Start of Data extract
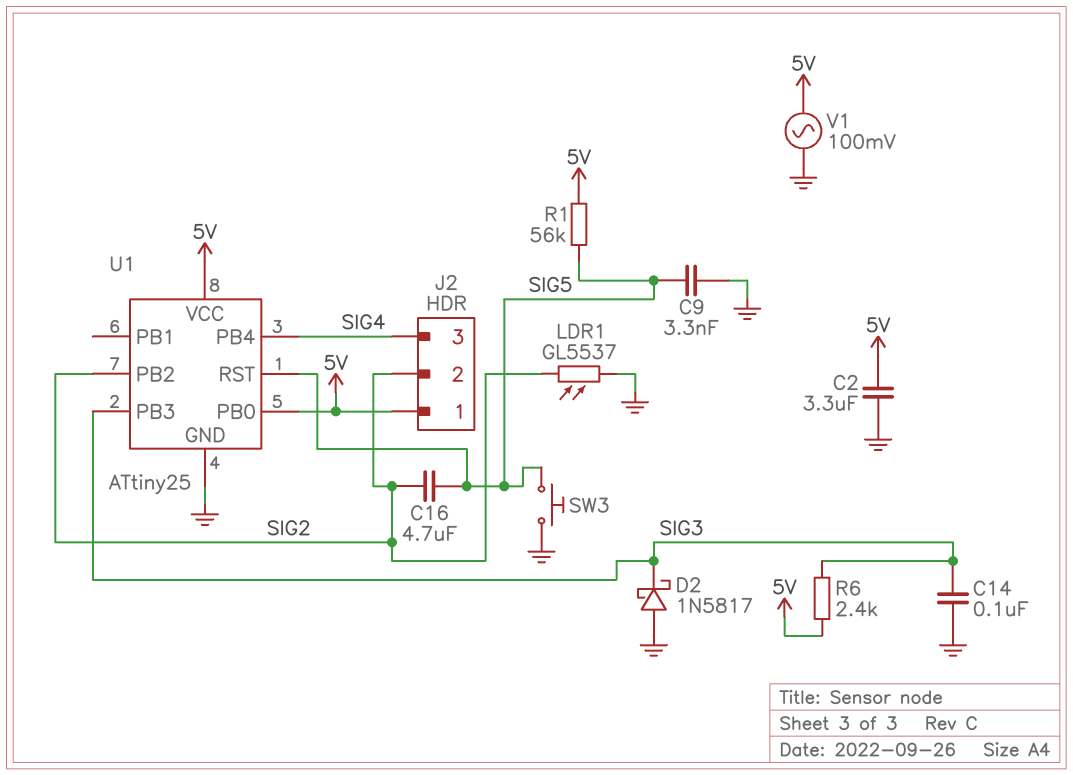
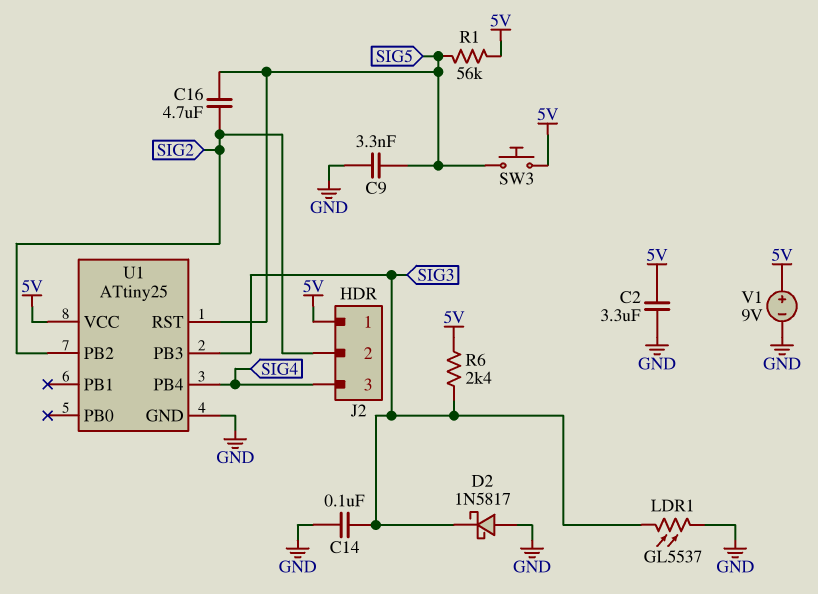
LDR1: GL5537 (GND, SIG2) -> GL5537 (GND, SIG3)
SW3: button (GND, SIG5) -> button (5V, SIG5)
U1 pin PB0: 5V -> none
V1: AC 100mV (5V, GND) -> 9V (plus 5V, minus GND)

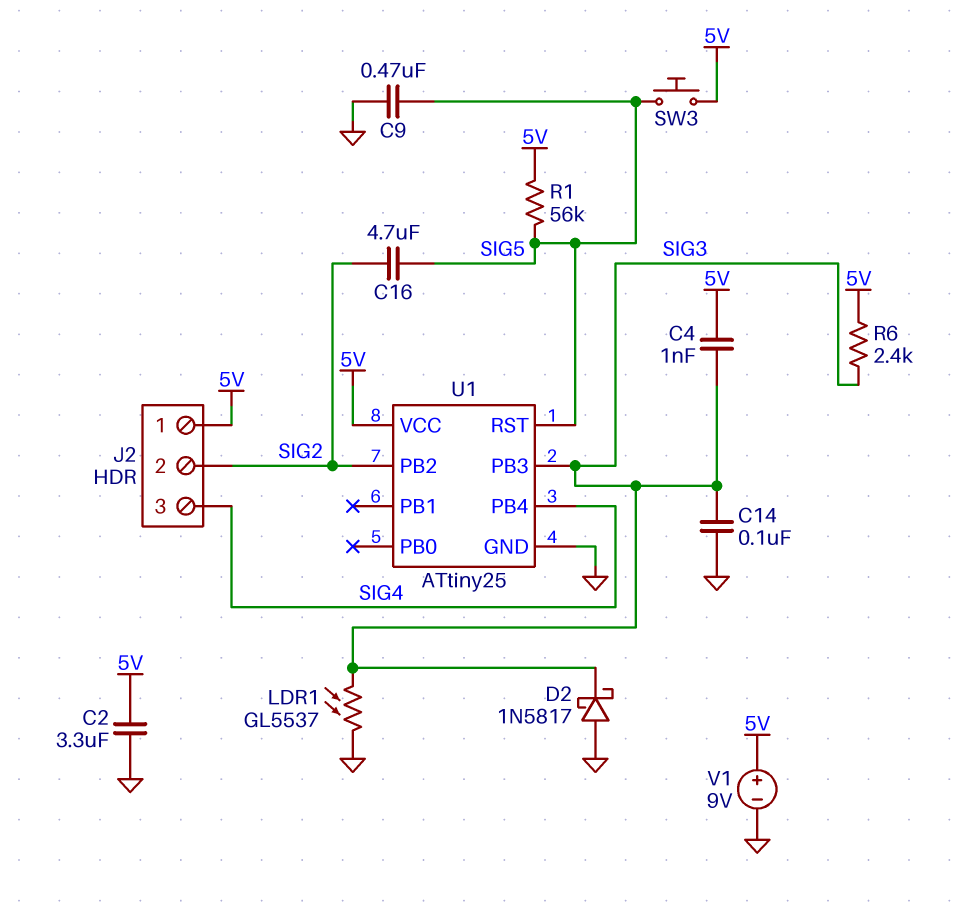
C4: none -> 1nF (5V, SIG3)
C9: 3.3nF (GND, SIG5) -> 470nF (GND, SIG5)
End of Data extract
Start of Data extract
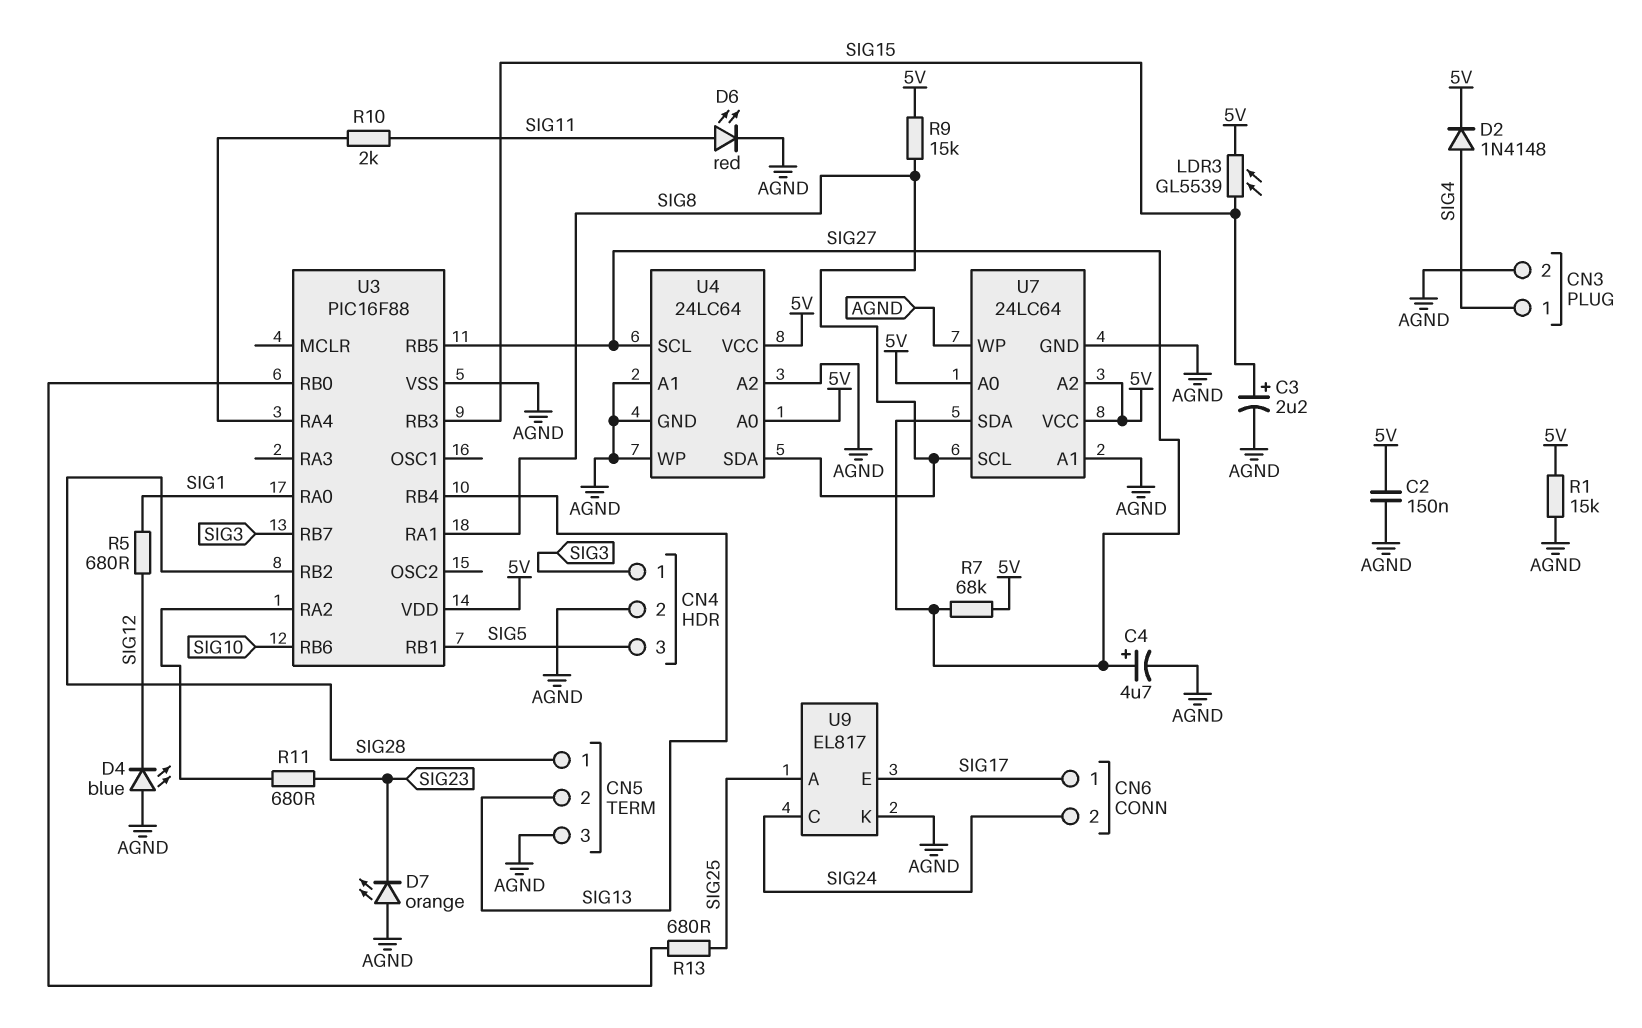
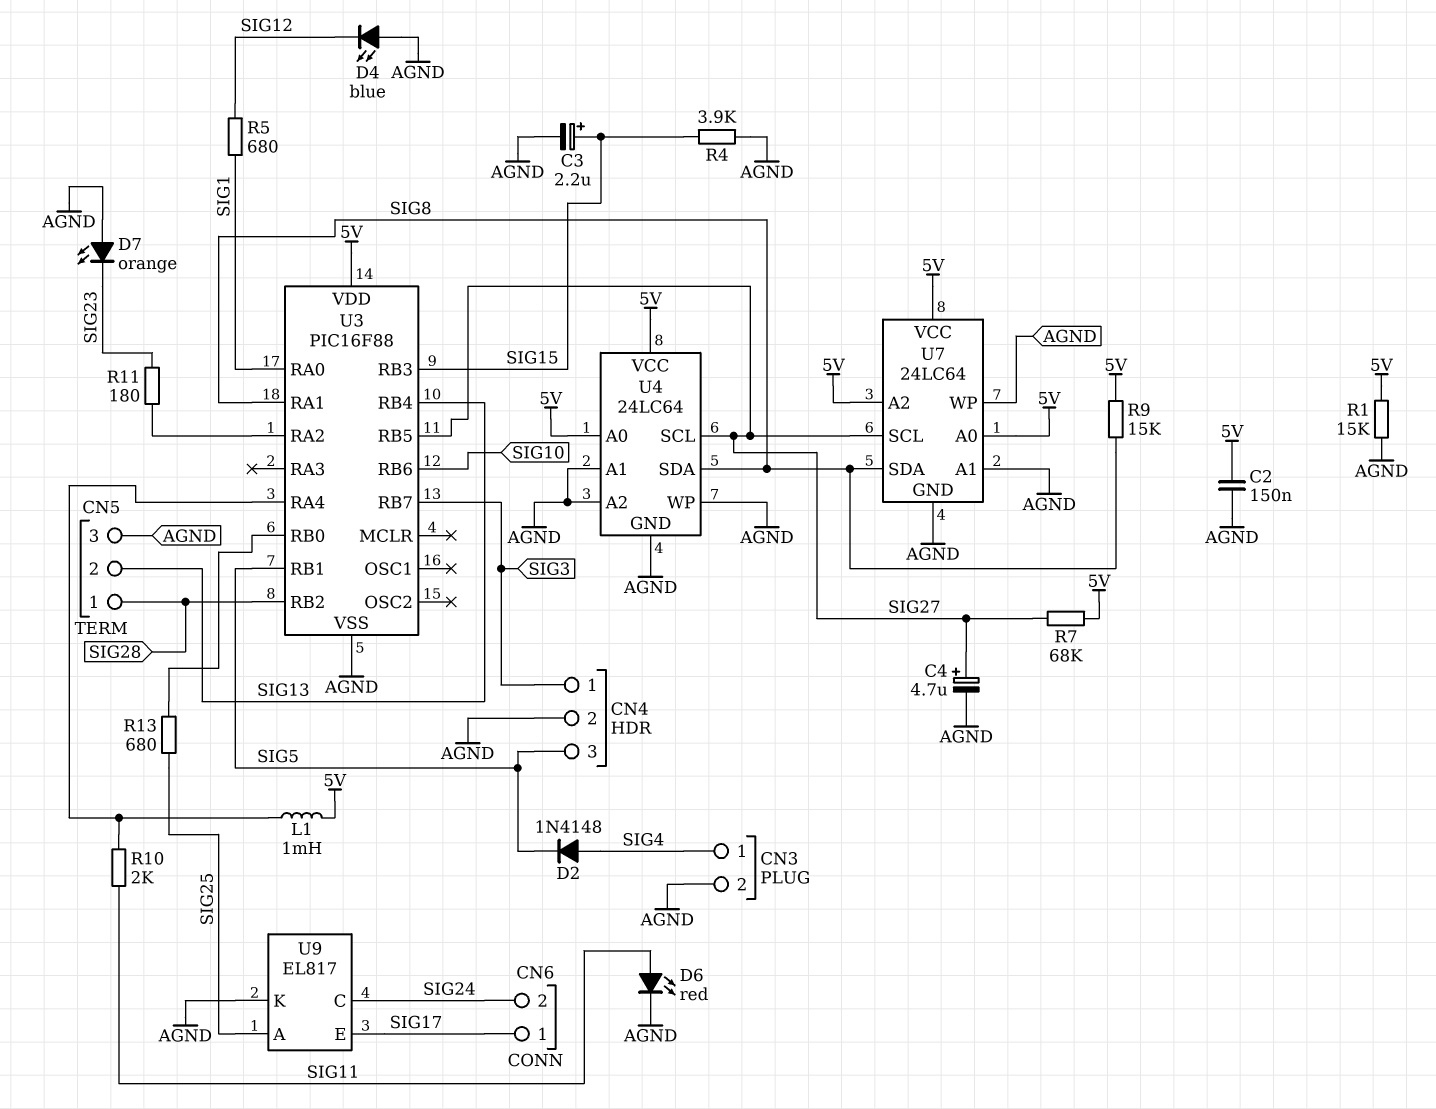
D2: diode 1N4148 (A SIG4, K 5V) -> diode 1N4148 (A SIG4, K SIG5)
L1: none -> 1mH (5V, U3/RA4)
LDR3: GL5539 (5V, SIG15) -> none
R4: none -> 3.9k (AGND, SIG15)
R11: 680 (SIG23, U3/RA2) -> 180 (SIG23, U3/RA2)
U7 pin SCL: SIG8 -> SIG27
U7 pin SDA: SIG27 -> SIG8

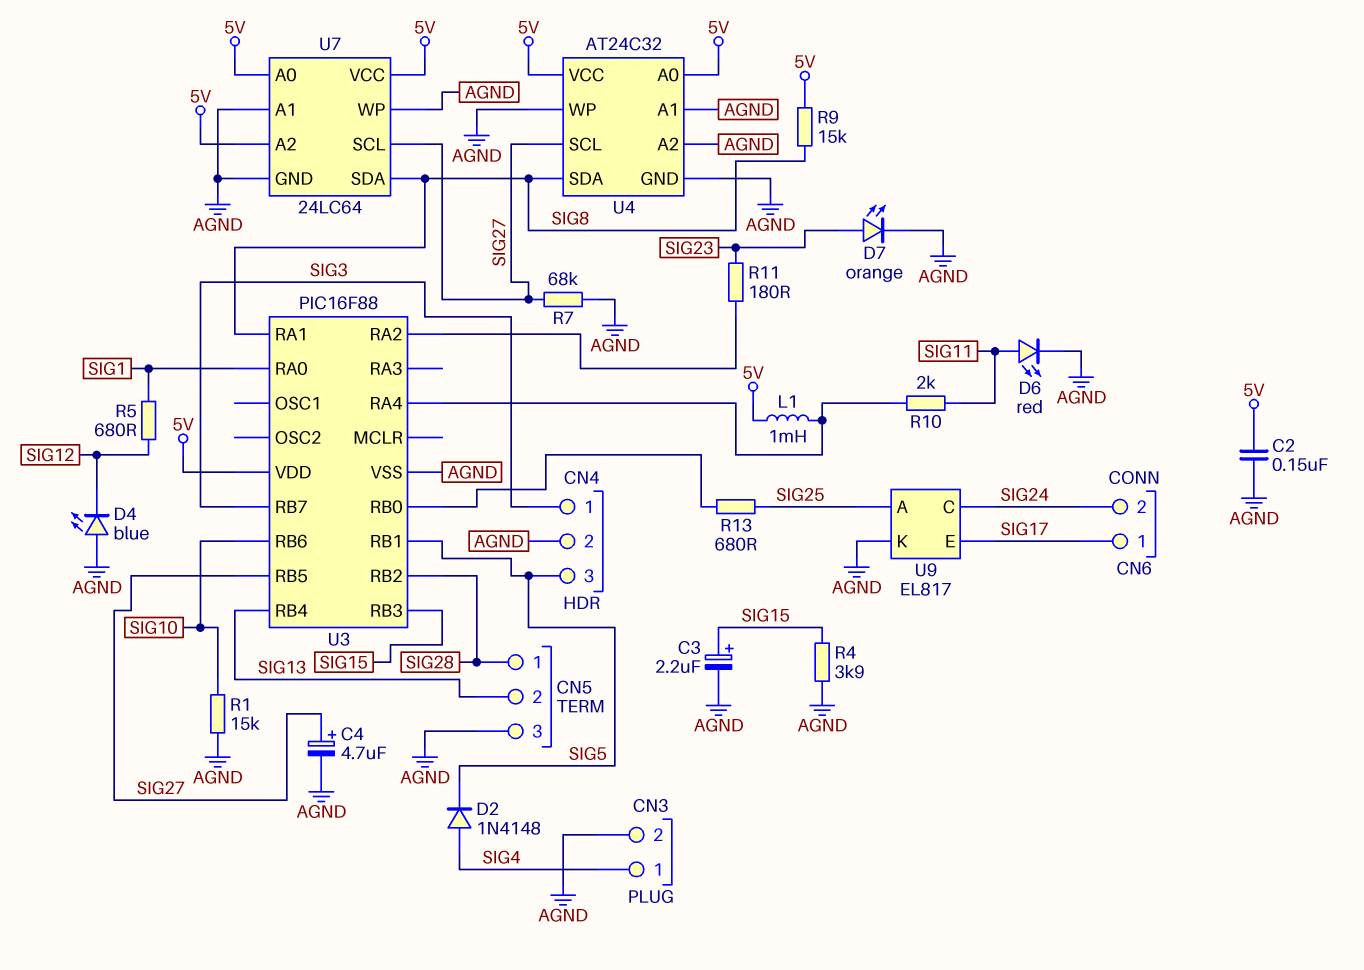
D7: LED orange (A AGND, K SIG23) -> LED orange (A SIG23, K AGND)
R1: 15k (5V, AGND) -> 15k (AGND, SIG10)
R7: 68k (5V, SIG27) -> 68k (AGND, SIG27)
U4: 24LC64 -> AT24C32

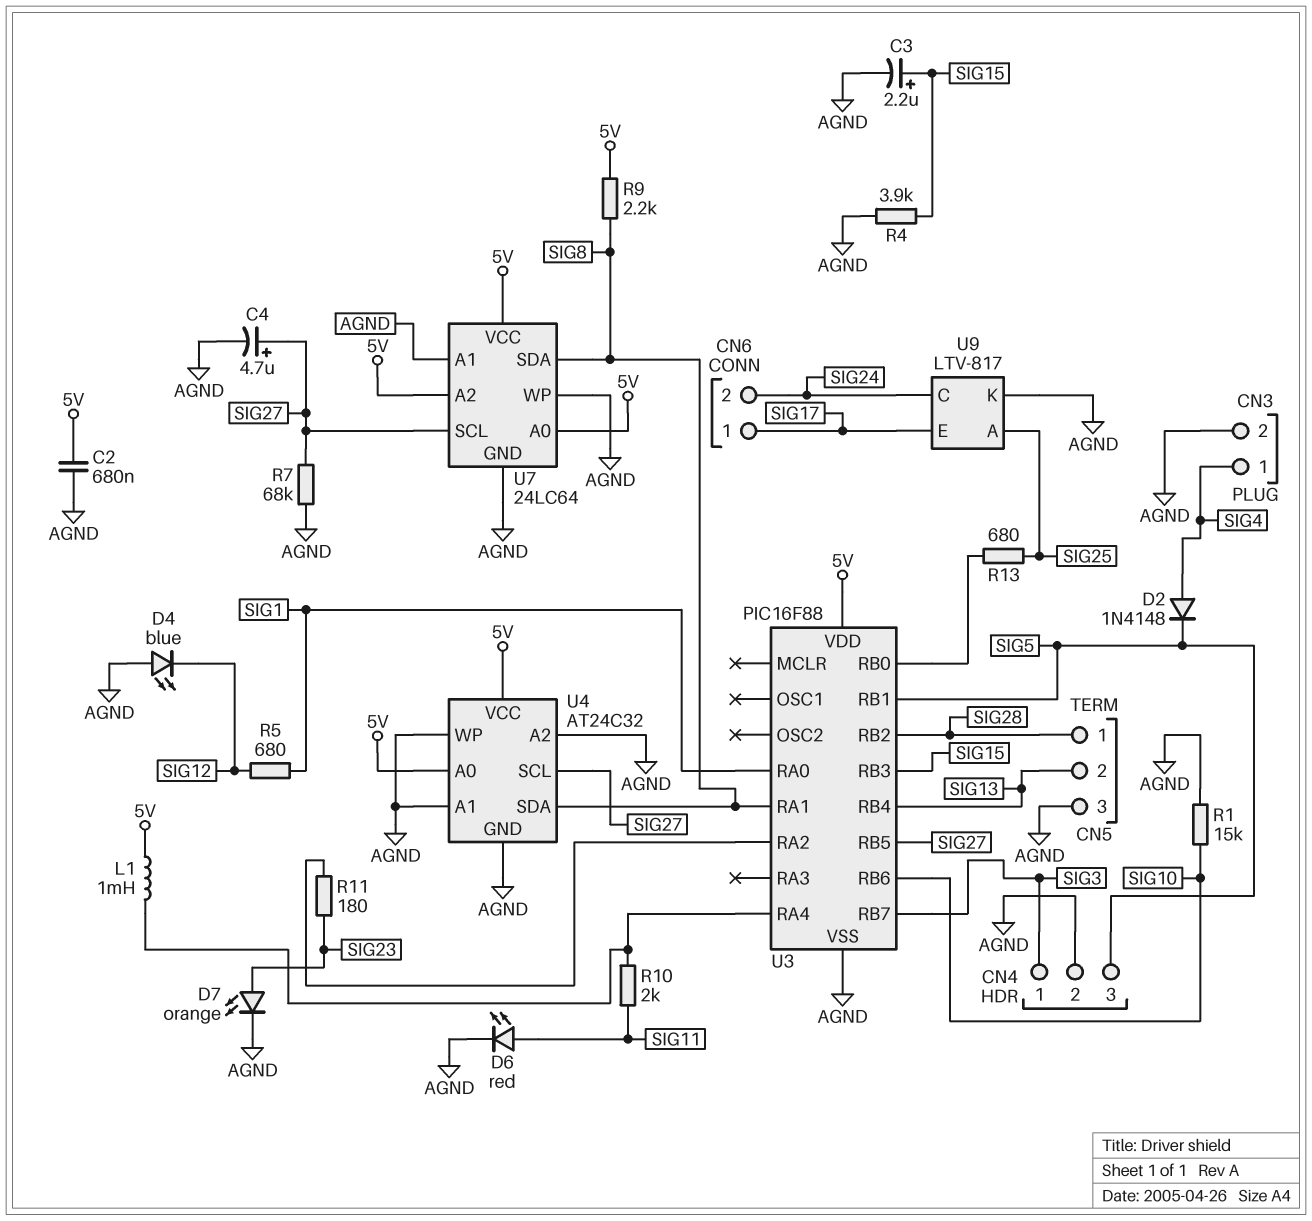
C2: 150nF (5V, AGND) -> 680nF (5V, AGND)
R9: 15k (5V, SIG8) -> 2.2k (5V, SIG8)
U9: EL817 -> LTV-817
End of Data extract
- [Exercise details] From the records above, give again only the part that opens with the line containing "LDR1: GL5537 (GND, SIG2)" and closes with the line containing "C9: 3.3nF (GND, SIG5) -> 470nF (GND, SIG5)". Keep both ends but drop the pictures.

- [Written solution]
LDR1: GL5537 (GND, SIG2) -> GL5537 (GND, SIG3)
SW3: button (GND, SIG5) -> button (5V, SIG5)
U1 pin PB0: 5V -> none
V1: AC 100mV (5V, GND) -> 9V (plus 5V, minus GND)

C4: none -> 1nF (5V, SIG3)
C9: 3.3nF (GND, SIG5) -> 470nF (GND, SIG5)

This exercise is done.